"""

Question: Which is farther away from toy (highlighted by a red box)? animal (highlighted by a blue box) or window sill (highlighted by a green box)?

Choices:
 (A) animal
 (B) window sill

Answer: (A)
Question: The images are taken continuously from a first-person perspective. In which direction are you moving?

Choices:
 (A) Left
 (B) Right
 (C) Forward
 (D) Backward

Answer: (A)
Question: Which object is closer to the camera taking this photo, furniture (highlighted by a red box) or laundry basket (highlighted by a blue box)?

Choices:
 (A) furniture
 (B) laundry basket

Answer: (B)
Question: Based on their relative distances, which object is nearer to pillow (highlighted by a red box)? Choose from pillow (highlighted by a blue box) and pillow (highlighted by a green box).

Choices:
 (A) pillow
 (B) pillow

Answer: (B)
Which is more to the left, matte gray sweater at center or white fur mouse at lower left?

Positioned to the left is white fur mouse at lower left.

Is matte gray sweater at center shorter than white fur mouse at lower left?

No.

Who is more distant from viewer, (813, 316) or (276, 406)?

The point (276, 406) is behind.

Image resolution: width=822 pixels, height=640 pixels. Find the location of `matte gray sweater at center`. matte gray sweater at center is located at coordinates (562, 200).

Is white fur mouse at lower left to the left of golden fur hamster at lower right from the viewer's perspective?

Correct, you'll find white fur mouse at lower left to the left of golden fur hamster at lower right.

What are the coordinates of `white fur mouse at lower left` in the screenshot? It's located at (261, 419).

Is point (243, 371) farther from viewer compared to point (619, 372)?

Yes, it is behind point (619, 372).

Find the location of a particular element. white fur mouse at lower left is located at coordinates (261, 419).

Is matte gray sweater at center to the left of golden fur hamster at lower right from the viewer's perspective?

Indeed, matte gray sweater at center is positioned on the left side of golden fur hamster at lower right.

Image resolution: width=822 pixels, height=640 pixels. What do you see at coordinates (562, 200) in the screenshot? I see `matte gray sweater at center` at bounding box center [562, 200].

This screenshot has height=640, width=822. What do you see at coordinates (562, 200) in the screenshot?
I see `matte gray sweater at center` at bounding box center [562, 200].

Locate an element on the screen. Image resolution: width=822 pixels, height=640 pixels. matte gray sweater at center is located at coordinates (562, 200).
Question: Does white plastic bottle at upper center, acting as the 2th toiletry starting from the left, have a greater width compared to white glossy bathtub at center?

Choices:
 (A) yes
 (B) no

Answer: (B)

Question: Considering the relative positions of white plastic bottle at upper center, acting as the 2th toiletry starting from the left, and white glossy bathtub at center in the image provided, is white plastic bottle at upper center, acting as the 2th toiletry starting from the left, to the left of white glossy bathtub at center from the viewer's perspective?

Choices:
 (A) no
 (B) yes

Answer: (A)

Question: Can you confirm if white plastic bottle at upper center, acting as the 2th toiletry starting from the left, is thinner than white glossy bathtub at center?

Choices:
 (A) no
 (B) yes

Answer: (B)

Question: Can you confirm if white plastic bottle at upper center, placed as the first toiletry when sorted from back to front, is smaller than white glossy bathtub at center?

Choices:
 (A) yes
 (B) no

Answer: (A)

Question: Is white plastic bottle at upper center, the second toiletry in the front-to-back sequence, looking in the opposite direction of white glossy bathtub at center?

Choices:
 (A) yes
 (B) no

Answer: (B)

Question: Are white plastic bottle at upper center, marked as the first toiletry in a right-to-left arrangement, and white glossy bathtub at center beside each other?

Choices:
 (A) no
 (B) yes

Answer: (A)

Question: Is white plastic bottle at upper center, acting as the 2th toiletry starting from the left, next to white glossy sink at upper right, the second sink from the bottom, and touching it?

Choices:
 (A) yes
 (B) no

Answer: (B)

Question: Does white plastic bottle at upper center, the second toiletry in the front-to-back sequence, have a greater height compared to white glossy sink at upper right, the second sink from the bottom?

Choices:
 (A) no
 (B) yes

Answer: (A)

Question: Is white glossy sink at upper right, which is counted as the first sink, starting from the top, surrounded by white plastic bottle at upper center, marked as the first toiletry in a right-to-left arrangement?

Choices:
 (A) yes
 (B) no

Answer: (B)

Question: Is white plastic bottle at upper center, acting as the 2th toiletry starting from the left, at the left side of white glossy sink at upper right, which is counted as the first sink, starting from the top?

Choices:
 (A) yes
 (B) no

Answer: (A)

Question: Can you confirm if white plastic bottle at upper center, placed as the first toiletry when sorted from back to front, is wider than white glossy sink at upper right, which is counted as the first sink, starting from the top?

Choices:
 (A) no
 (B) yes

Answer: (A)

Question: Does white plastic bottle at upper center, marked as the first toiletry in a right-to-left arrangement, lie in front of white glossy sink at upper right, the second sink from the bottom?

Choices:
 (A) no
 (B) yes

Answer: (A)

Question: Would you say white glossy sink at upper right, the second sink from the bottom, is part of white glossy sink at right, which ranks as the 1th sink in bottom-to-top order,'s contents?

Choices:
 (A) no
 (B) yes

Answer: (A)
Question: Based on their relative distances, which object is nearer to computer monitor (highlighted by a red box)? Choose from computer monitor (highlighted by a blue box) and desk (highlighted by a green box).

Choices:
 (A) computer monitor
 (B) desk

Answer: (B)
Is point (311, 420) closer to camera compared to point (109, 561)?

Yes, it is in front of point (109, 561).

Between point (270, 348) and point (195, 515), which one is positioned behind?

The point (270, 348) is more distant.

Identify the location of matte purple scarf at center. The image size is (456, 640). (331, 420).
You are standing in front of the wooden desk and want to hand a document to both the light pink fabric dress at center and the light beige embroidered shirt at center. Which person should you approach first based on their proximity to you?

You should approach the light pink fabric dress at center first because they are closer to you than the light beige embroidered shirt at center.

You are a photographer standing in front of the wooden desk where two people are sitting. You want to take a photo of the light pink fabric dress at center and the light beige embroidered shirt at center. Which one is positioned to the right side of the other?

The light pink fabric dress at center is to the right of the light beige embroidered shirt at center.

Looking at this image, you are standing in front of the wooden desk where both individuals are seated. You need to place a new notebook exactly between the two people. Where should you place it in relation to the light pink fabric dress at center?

"""

> Instruction
Can you write out all of the data above again, swapping "laundry basket" for "hamper" everywhere it occurs and leaving everything else unchanged?

> Complete response
Question: Which is farther away from toy (highlighted by a red box)? animal (highlighted by a blue box) or window sill (highlighted by a green box)?

Choices:
 (A) animal
 (B) window sill

Answer: (A)
Question: The images are taken continuously from a first-person perspective. In which direction are you moving?

Choices:
 (A) Left
 (B) Right
 (C) Forward
 (D) Backward

Answer: (A)
Question: Which object is closer to the camera taking this photo, furniture (highlighted by a red box) or hamper (highlighted by a blue box)?

Choices:
 (A) furniture
 (B) hamper

Answer: (B)
Question: Based on their relative distances, which object is nearer to pillow (highlighted by a red box)? Choose from pillow (highlighted by a blue box) and pillow (highlighted by a green box).

Choices:
 (A) pillow
 (B) pillow

Answer: (B)
Which is more to the left, matte gray sweater at center or white fur mouse at lower left?

Positioned to the left is white fur mouse at lower left.

Is matte gray sweater at center shorter than white fur mouse at lower left?

No.

Who is more distant from viewer, (813, 316) or (276, 406)?

The point (276, 406) is behind.

Image resolution: width=822 pixels, height=640 pixels. Find the location of `matte gray sweater at center`. matte gray sweater at center is located at coordinates (562, 200).

Is white fur mouse at lower left to the left of golden fur hamster at lower right from the viewer's perspective?

Correct, you'll find white fur mouse at lower left to the left of golden fur hamster at lower right.

What are the coordinates of `white fur mouse at lower left` in the screenshot? It's located at (261, 419).

Is point (243, 371) farther from viewer compared to point (619, 372)?

Yes, it is behind point (619, 372).

Find the location of a particular element. white fur mouse at lower left is located at coordinates (261, 419).

Is matte gray sweater at center to the left of golden fur hamster at lower right from the viewer's perspective?

Indeed, matte gray sweater at center is positioned on the left side of golden fur hamster at lower right.

Image resolution: width=822 pixels, height=640 pixels. What do you see at coordinates (562, 200) in the screenshot? I see `matte gray sweater at center` at bounding box center [562, 200].

This screenshot has height=640, width=822. What do you see at coordinates (562, 200) in the screenshot?
I see `matte gray sweater at center` at bounding box center [562, 200].

Locate an element on the screen. Image resolution: width=822 pixels, height=640 pixels. matte gray sweater at center is located at coordinates (562, 200).
Question: Does white plastic bottle at upper center, acting as the 2th toiletry starting from the left, have a greater width compared to white glossy bathtub at center?

Choices:
 (A) yes
 (B) no

Answer: (B)

Question: Considering the relative positions of white plastic bottle at upper center, acting as the 2th toiletry starting from the left, and white glossy bathtub at center in the image provided, is white plastic bottle at upper center, acting as the 2th toiletry starting from the left, to the left of white glossy bathtub at center from the viewer's perspective?

Choices:
 (A) no
 (B) yes

Answer: (A)

Question: Can you confirm if white plastic bottle at upper center, acting as the 2th toiletry starting from the left, is thinner than white glossy bathtub at center?

Choices:
 (A) no
 (B) yes

Answer: (B)

Question: Can you confirm if white plastic bottle at upper center, placed as the first toiletry when sorted from back to front, is smaller than white glossy bathtub at center?

Choices:
 (A) yes
 (B) no

Answer: (A)

Question: Is white plastic bottle at upper center, the second toiletry in the front-to-back sequence, looking in the opposite direction of white glossy bathtub at center?

Choices:
 (A) yes
 (B) no

Answer: (B)

Question: Are white plastic bottle at upper center, marked as the first toiletry in a right-to-left arrangement, and white glossy bathtub at center beside each other?

Choices:
 (A) no
 (B) yes

Answer: (A)

Question: Is white plastic bottle at upper center, acting as the 2th toiletry starting from the left, next to white glossy sink at upper right, the second sink from the bottom, and touching it?

Choices:
 (A) yes
 (B) no

Answer: (B)

Question: Does white plastic bottle at upper center, the second toiletry in the front-to-back sequence, have a greater height compared to white glossy sink at upper right, the second sink from the bottom?

Choices:
 (A) no
 (B) yes

Answer: (A)

Question: Is white glossy sink at upper right, which is counted as the first sink, starting from the top, surrounded by white plastic bottle at upper center, marked as the first toiletry in a right-to-left arrangement?

Choices:
 (A) yes
 (B) no

Answer: (B)

Question: Is white plastic bottle at upper center, acting as the 2th toiletry starting from the left, at the left side of white glossy sink at upper right, which is counted as the first sink, starting from the top?

Choices:
 (A) yes
 (B) no

Answer: (A)

Question: Can you confirm if white plastic bottle at upper center, placed as the first toiletry when sorted from back to front, is wider than white glossy sink at upper right, which is counted as the first sink, starting from the top?

Choices:
 (A) no
 (B) yes

Answer: (A)

Question: Does white plastic bottle at upper center, marked as the first toiletry in a right-to-left arrangement, lie in front of white glossy sink at upper right, the second sink from the bottom?

Choices:
 (A) no
 (B) yes

Answer: (A)

Question: Would you say white glossy sink at upper right, the second sink from the bottom, is part of white glossy sink at right, which ranks as the 1th sink in bottom-to-top order,'s contents?

Choices:
 (A) no
 (B) yes

Answer: (A)
Question: Based on their relative distances, which object is nearer to computer monitor (highlighted by a red box)? Choose from computer monitor (highlighted by a blue box) and desk (highlighted by a green box).

Choices:
 (A) computer monitor
 (B) desk

Answer: (B)
Is point (311, 420) closer to camera compared to point (109, 561)?

Yes, it is in front of point (109, 561).

Between point (270, 348) and point (195, 515), which one is positioned behind?

The point (270, 348) is more distant.

Identify the location of matte purple scarf at center. The image size is (456, 640). (331, 420).
You are standing in front of the wooden desk and want to hand a document to both the light pink fabric dress at center and the light beige embroidered shirt at center. Which person should you approach first based on their proximity to you?

You should approach the light pink fabric dress at center first because they are closer to you than the light beige embroidered shirt at center.

You are a photographer standing in front of the wooden desk where two people are sitting. You want to take a photo of the light pink fabric dress at center and the light beige embroidered shirt at center. Which one is positioned to the right side of the other?

The light pink fabric dress at center is to the right of the light beige embroidered shirt at center.

Looking at this image, you are standing in front of the wooden desk where both individuals are seated. You need to place a new notebook exactly between the two people. Where should you place it in relation to the light pink fabric dress at center?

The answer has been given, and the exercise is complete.